▶ Instructions to follow
The listing is to be repeated exactly, and its pictures are to be left out.

▶ Record set

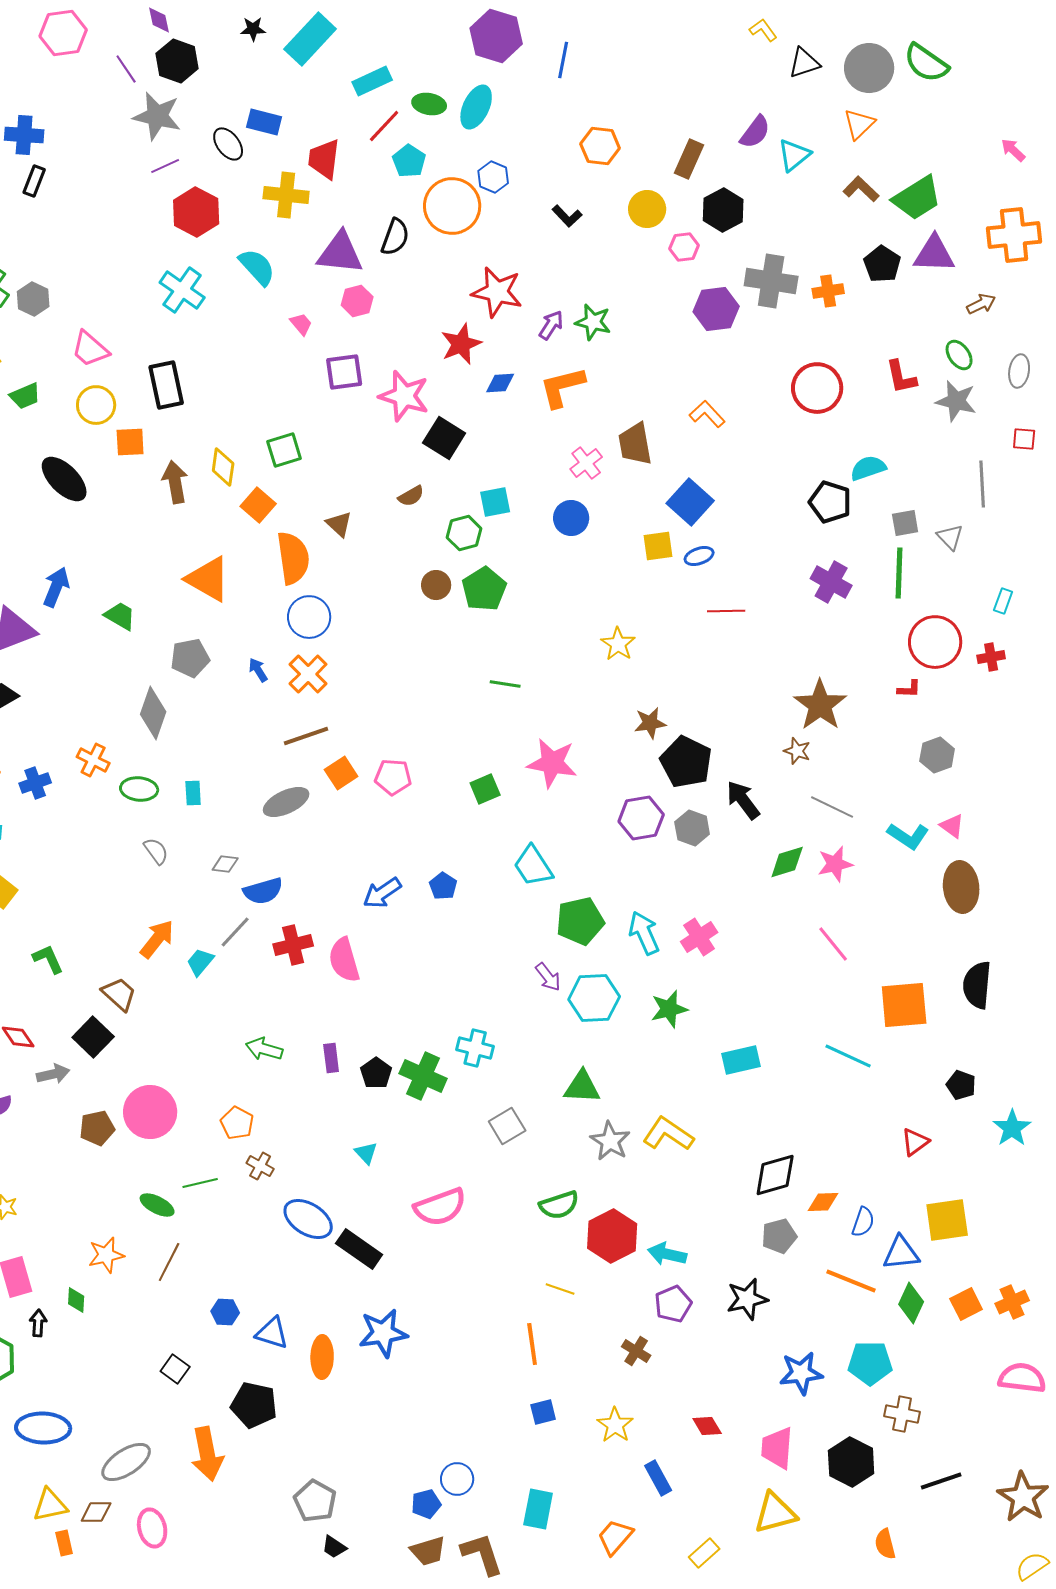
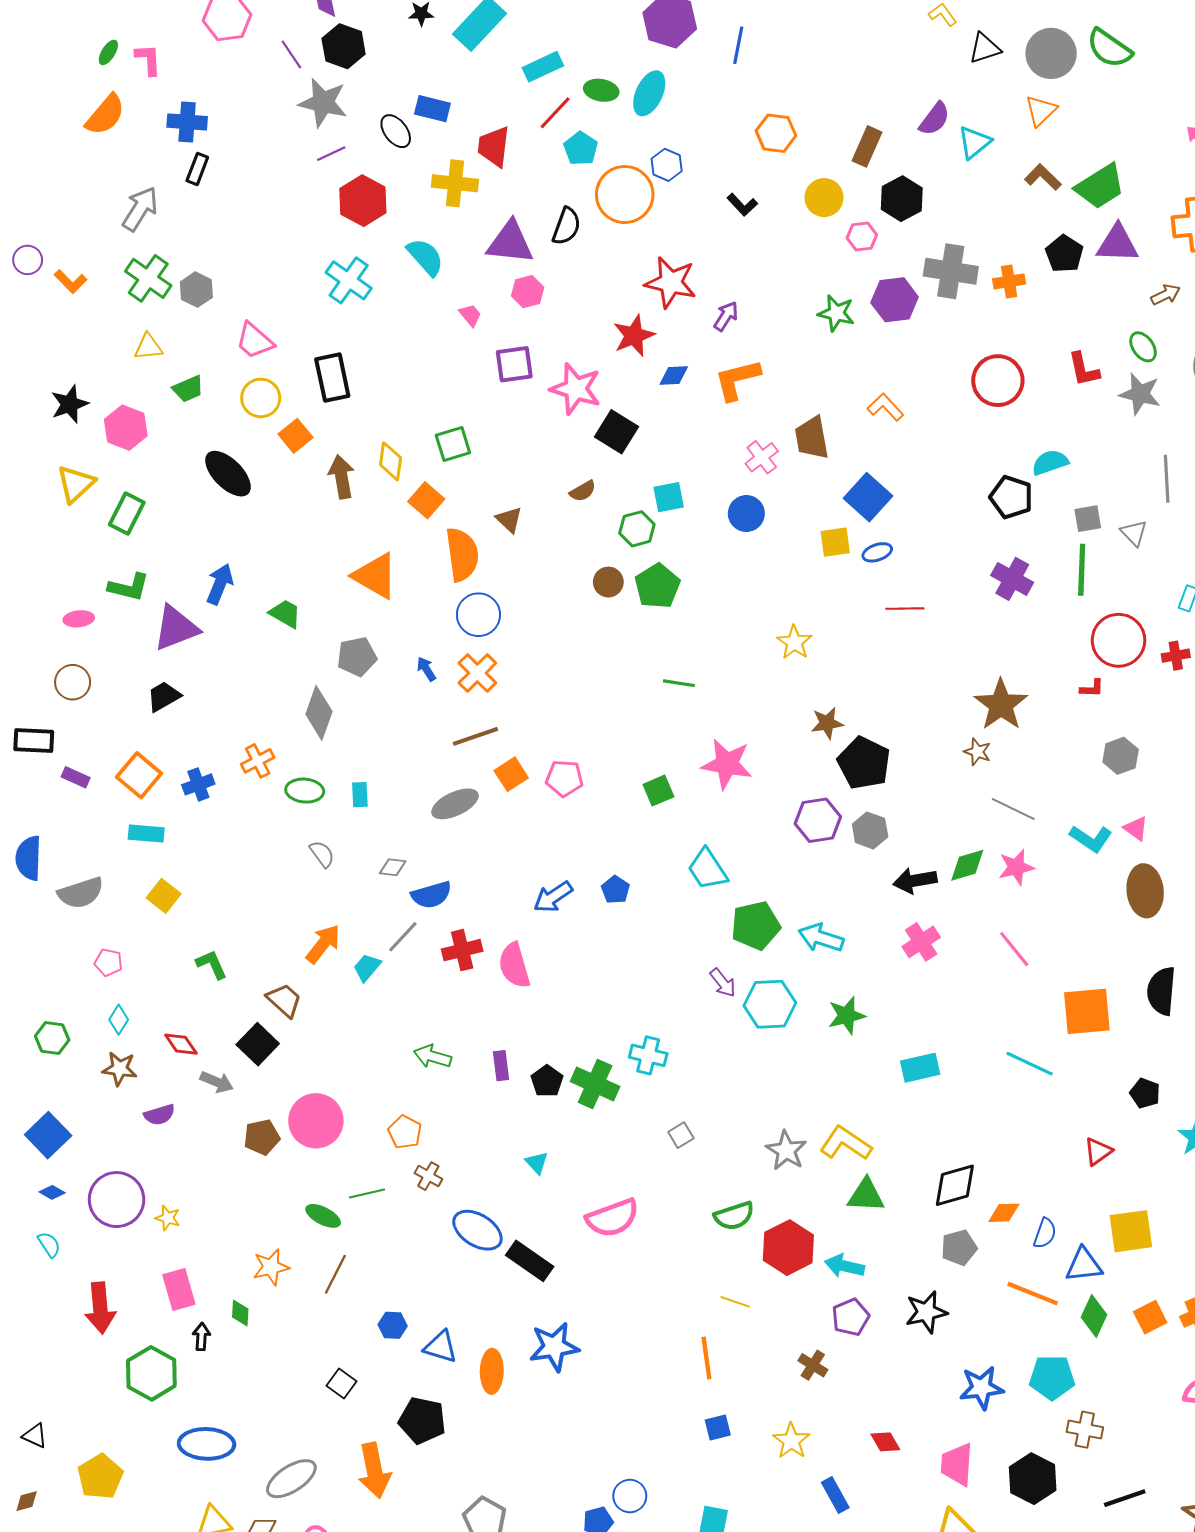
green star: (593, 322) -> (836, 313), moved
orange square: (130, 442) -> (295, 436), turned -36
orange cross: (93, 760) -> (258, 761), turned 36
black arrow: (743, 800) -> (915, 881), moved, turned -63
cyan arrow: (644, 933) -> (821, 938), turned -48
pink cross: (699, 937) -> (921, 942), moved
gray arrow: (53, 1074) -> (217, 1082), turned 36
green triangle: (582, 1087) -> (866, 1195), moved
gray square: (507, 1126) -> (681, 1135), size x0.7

▶ Task result
green star: (593, 322) -> (836, 313), moved
orange square: (130, 442) -> (295, 436), turned -36
orange cross: (93, 760) -> (258, 761), turned 36
black arrow: (743, 800) -> (915, 881), moved, turned -63
cyan arrow: (644, 933) -> (821, 938), turned -48
pink cross: (699, 937) -> (921, 942), moved
gray arrow: (53, 1074) -> (217, 1082), turned 36
green triangle: (582, 1087) -> (866, 1195), moved
gray square: (507, 1126) -> (681, 1135), size x0.7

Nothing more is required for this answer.